▶ _Problem details_:
Repeat exactly the line that contains "gray square: (140, 745) -> (366, 954), moved" and every line after it, down to the last line of the entries below. Do not include pictures.

======

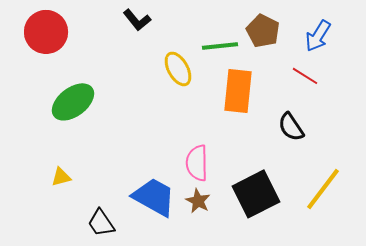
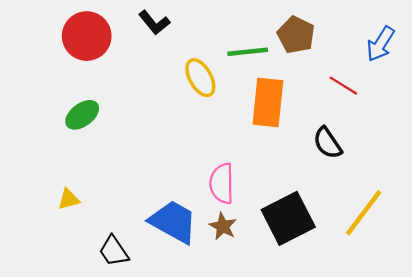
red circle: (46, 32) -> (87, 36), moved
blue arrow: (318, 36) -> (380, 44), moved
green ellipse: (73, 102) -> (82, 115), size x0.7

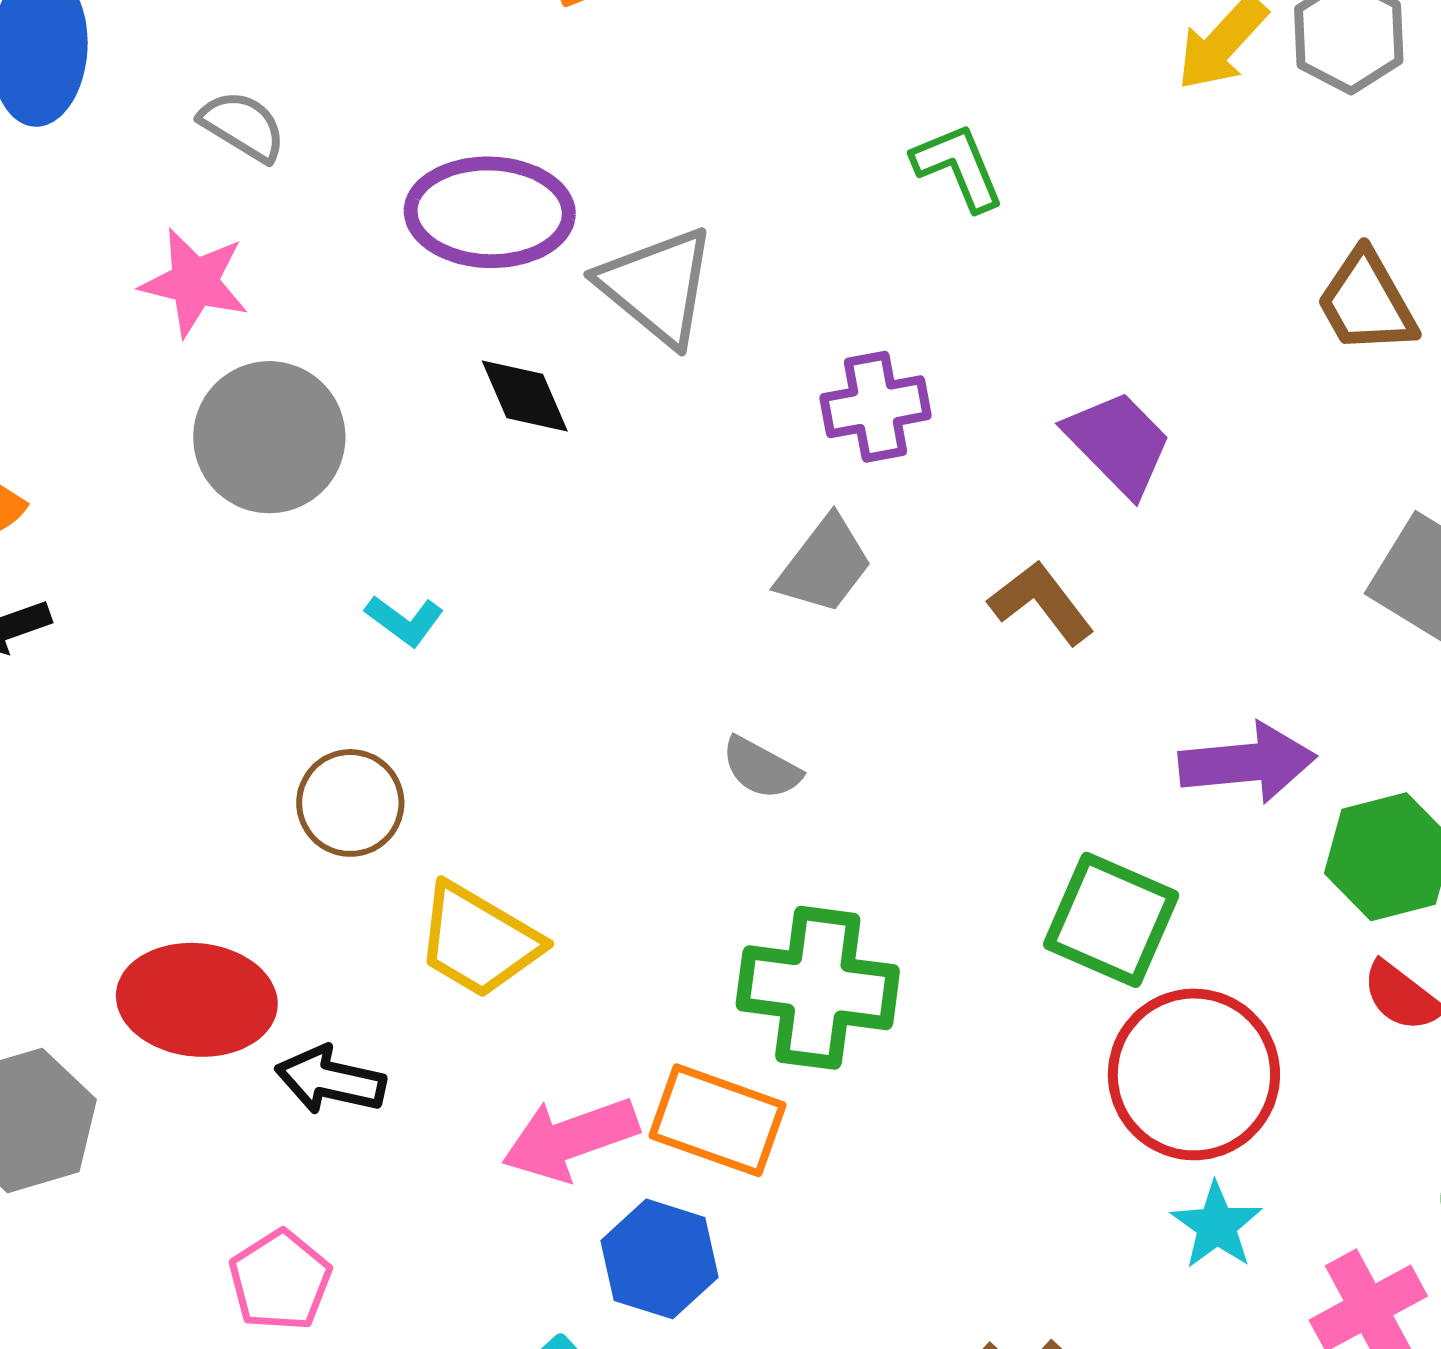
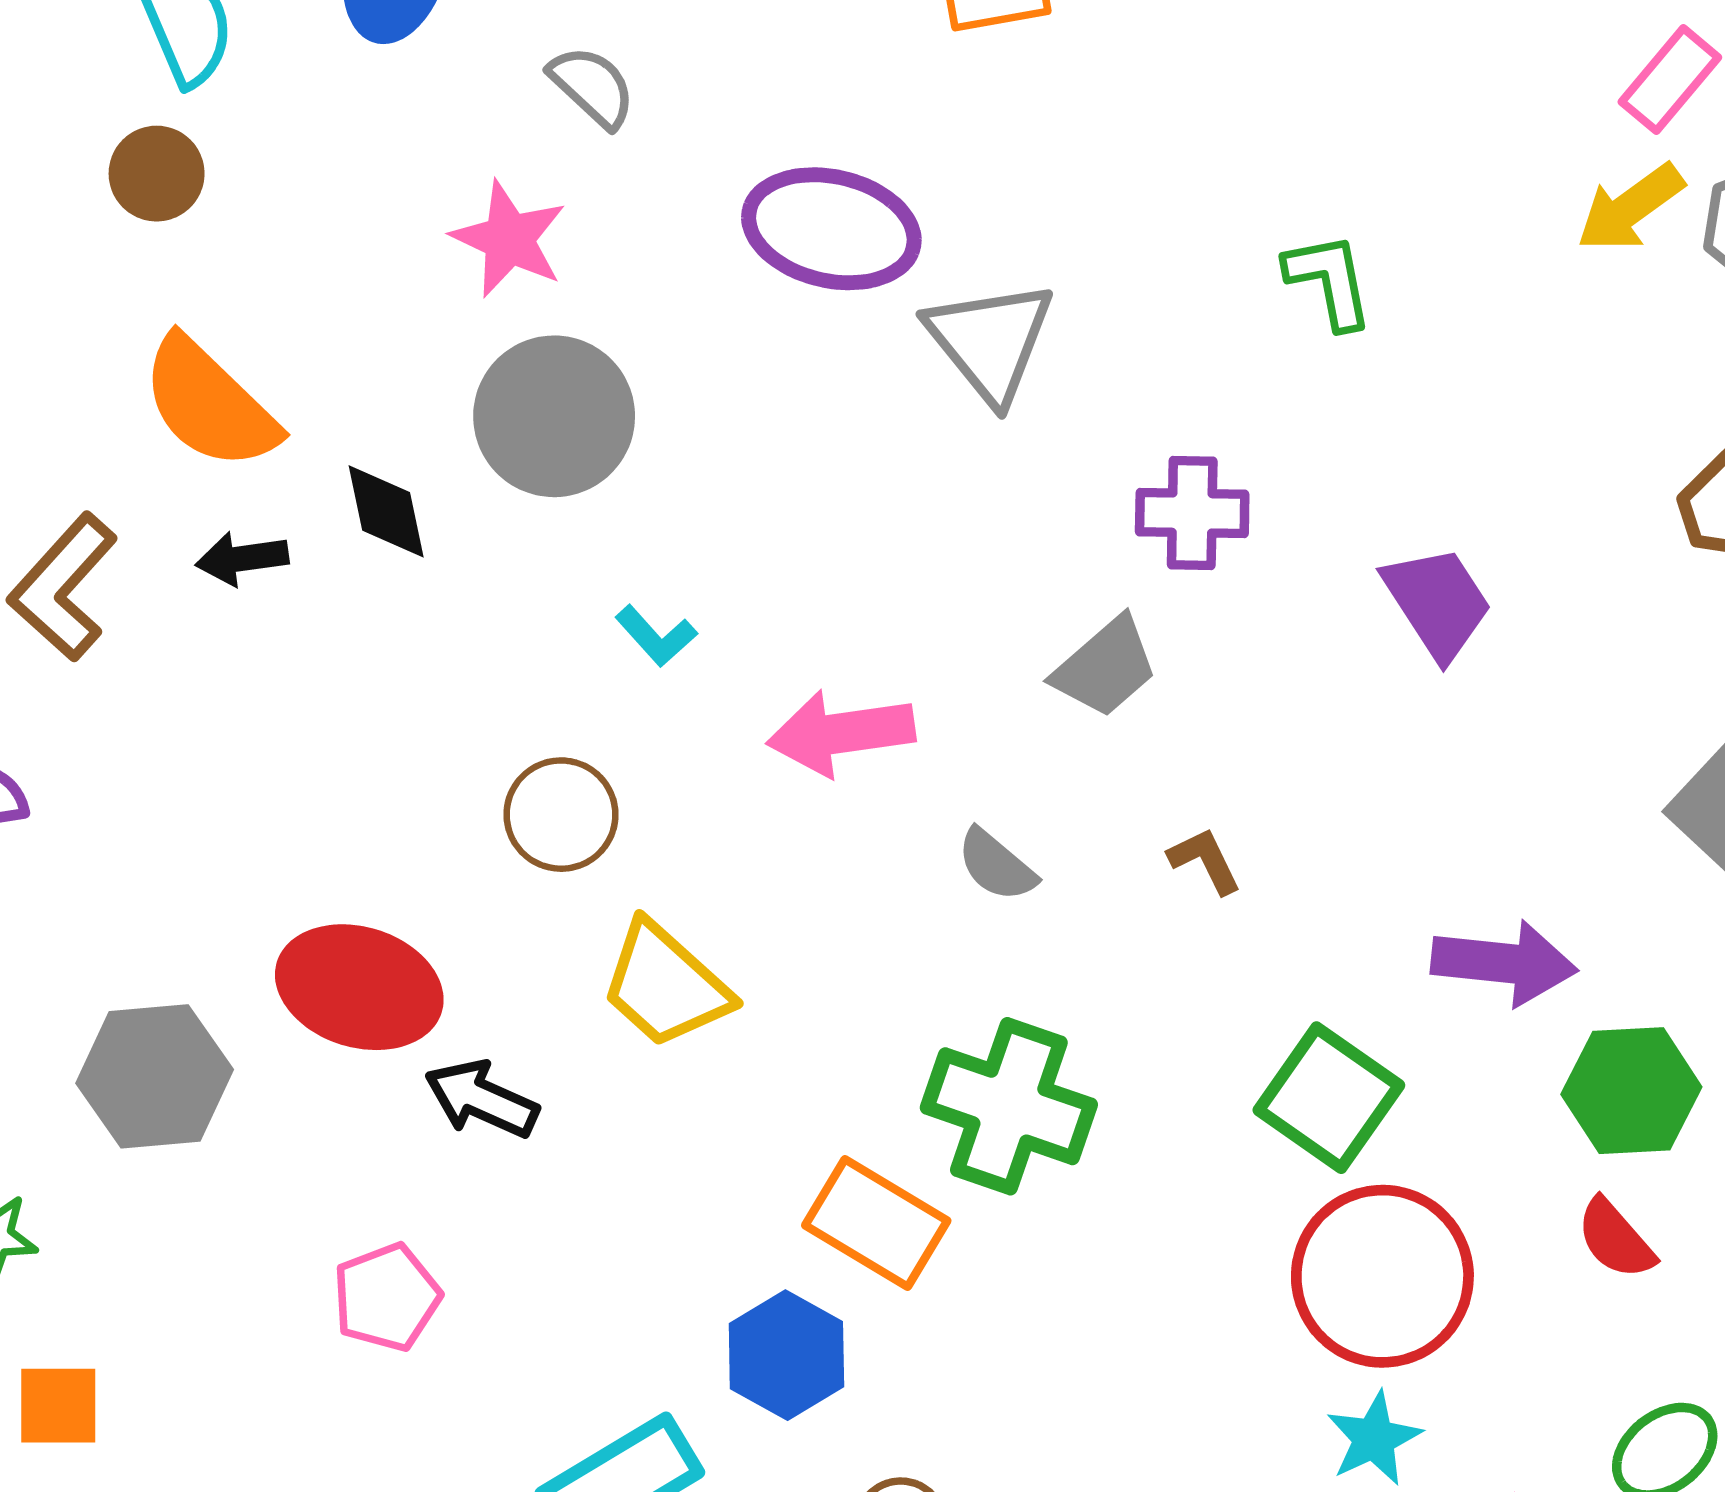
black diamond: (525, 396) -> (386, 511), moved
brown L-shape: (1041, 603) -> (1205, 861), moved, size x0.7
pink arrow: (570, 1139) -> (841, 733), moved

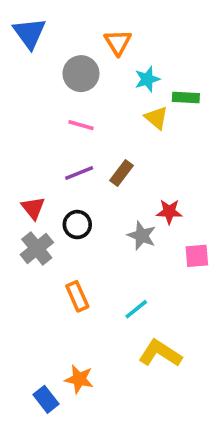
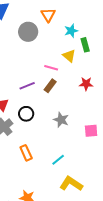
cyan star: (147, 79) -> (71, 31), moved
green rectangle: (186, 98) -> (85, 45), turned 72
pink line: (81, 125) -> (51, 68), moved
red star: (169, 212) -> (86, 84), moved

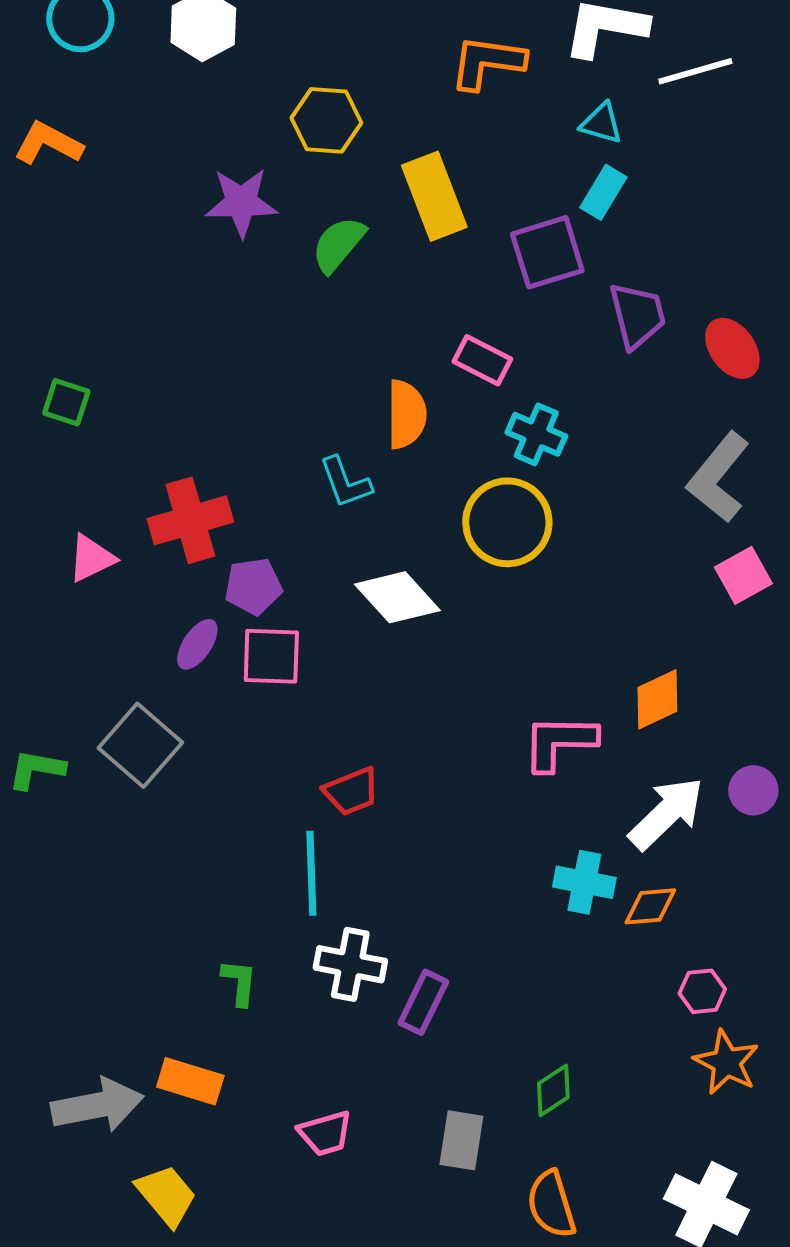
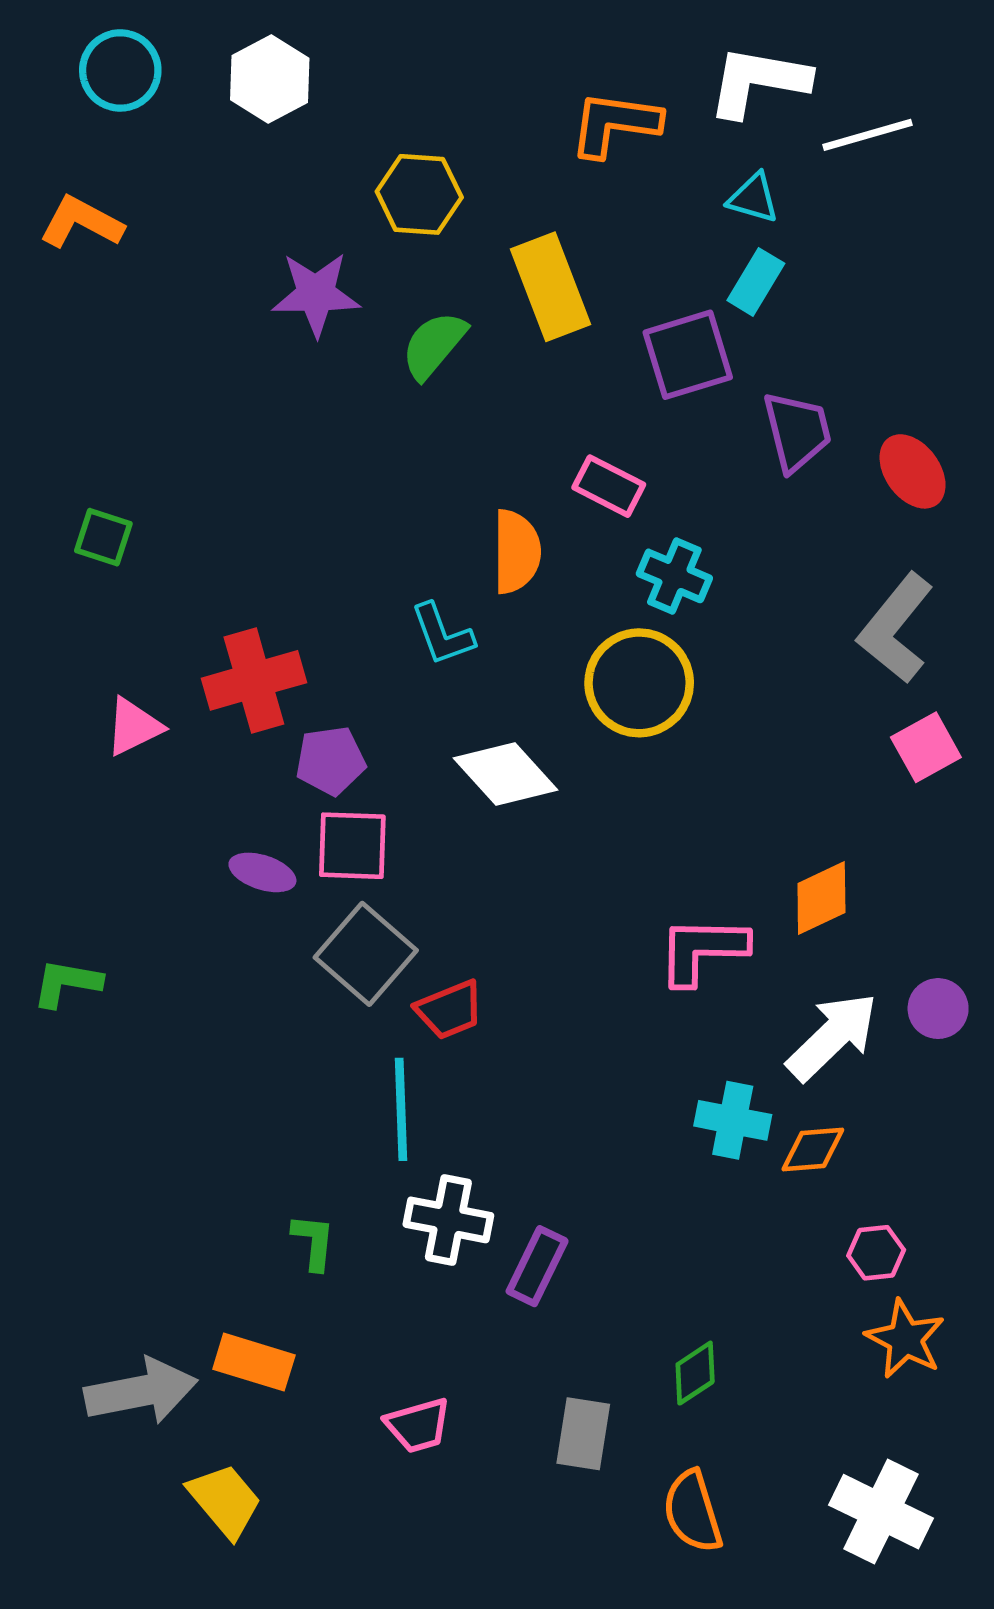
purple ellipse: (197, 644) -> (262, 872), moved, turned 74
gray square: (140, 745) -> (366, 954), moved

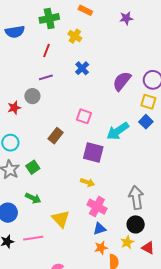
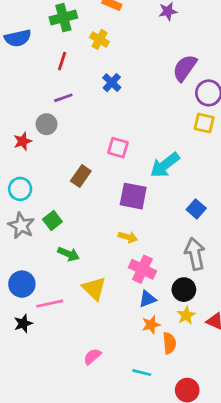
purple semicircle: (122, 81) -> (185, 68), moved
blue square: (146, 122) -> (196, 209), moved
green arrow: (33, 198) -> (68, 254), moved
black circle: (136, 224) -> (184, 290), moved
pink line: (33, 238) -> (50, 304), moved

======

▶ _Task output_:
gray square: (140, 745) -> (366, 954), moved

purple semicircle: (122, 81) -> (185, 68), moved
blue square: (146, 122) -> (196, 209), moved
green arrow: (33, 198) -> (68, 254), moved
black circle: (136, 224) -> (184, 290), moved
pink line: (33, 238) -> (50, 304), moved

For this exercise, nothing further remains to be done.